* [Aim of the exercise]: Without changing a single word, set down all of the records.

Provided information: Begin

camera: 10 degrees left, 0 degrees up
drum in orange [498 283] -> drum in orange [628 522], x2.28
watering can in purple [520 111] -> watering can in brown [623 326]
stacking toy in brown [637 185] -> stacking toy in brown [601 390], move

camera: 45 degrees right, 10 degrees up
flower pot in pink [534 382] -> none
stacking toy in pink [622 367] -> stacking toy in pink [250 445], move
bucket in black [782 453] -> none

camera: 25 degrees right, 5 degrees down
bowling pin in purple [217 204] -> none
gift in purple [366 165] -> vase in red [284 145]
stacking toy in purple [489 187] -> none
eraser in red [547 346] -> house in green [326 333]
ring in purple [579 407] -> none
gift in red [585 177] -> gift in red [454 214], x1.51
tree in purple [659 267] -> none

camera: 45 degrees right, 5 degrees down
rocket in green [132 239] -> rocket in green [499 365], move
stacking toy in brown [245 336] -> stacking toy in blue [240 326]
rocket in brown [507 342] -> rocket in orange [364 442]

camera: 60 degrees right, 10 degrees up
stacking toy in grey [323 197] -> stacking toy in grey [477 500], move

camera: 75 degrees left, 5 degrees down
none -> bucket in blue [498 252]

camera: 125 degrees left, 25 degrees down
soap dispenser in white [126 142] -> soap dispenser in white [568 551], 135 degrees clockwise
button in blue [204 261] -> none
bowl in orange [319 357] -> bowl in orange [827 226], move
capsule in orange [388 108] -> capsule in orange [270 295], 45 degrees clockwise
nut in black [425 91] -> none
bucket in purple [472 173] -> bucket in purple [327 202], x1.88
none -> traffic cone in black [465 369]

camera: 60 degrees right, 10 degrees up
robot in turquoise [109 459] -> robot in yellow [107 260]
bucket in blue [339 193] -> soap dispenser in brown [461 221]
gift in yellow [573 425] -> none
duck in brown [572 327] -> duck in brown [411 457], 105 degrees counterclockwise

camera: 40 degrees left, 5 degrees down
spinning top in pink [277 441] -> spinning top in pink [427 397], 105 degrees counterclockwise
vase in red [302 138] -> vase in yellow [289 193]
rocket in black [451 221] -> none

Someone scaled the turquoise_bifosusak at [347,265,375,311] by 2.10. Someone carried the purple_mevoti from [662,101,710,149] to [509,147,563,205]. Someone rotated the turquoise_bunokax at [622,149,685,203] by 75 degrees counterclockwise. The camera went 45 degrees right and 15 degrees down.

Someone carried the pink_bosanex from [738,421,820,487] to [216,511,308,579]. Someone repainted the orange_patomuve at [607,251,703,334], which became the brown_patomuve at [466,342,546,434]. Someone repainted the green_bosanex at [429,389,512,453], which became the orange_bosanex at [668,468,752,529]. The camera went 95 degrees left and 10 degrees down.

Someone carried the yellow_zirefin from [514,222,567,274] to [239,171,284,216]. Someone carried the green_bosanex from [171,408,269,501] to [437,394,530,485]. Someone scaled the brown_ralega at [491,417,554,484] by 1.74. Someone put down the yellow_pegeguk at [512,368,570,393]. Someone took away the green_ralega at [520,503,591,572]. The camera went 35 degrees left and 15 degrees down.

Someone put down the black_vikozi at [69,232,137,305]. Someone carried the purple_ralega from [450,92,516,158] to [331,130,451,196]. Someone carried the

Provided information: End

* [Result of the task]:
camera: 10 degrees left, 0 degrees up
drum in orange [498 283] -> drum in orange [628 522], x2.28
watering can in purple [520 111] -> watering can in brown [623 326]
stacking toy in brown [637 185] -> stacking toy in brown [601 390], move

camera: 45 degrees right, 10 degrees up
flower pot in pink [534 382] -> none
stacking toy in pink [622 367] -> stacking toy in pink [250 445], move
bucket in black [782 453] -> none

camera: 25 degrees right, 5 degrees down
bowling pin in purple [217 204] -> none
gift in purple [366 165] -> vase in red [284 145]
stacking toy in purple [489 187] -> none
eraser in red [547 346] -> house in green [326 333]
ring in purple [579 407] -> none
gift in red [585 177] -> gift in red [454 214], x1.51
tree in purple [659 267] -> none

camera: 45 degrees right, 5 degrees down
rocket in green [132 239] -> rocket in green [499 365], move
stacking toy in brown [245 336] -> stacking toy in blue [240 326]
rocket in brown [507 342] -> rocket in orange [364 442]

camera: 60 degrees right, 10 degrees up
stacking toy in grey [323 197] -> stacking toy in grey [477 500], move

camera: 75 degrees left, 5 degrees down
none -> bucket in blue [498 252]

camera: 125 degrees left, 25 degrees down
soap dispenser in white [126 142] -> soap dispenser in white [568 551], 135 degrees clockwise
button in blue [204 261] -> none
bowl in orange [319 357] -> bowl in orange [827 226], move
capsule in orange [388 108] -> capsule in orange [270 295], 45 degrees clockwise
nut in black [425 91] -> none
bucket in purple [472 173] -> bucket in purple [327 202], x1.88
none -> traffic cone in black [465 369]

camera: 60 degrees right, 10 degrees up
robot in turquoise [109 459] -> robot in yellow [107 260]
bucket in blue [339 193] -> soap dispenser in brown [461 221]
gift in yellow [573 425] -> none
duck in brown [572 327] -> duck in brown [411 457], 105 degrees counterclockwise

camera: 40 degrees left, 5 degrees down
spinning top in pink [277 441] -> spinning top in pink [427 397], 105 degrees counterclockwise
vase in red [302 138] -> vase in yellow [289 193]
rocket in black [451 221] -> none

Someone scaled the turquoise_bifosusak at [347,265,375,311] by 2.10. Someone carried the purple_mevoti from [662,101,710,149] to [509,147,563,205]. Someone rotated the turquoise_bunokax at [622,149,685,203] by 75 degrees counterclockwise. The camera went 45 degrees right and 15 degrees down.

Someone carried the pink_bosanex from [738,421,820,487] to [216,511,308,579]. Someone repainted the orange_patomuve at [607,251,703,334], which became the brown_patomuve at [466,342,546,434]. Someone repainted the green_bosanex at [429,389,512,453], which became the orange_bosanex at [668,468,752,529]. The camera went 95 degrees left and 10 degrees down.

Someone carried the yellow_zirefin from [514,222,567,274] to [239,171,284,216]. Someone carried the green_bosanex from [171,408,269,501] to [437,394,530,485]. Someone scaled the brown_ralega at [491,417,554,484] by 1.74. Someone put down the yellow_pegeguk at [512,368,570,393]. Someone took away the green_ralega at [520,503,591,572]. The camera went 35 degrees left and 15 degrees down.

Someone put down the black_vikozi at [69,232,137,305]. Someone carried the purple_ralega from [450,92,516,158] to [331,130,451,196]. Someone carried the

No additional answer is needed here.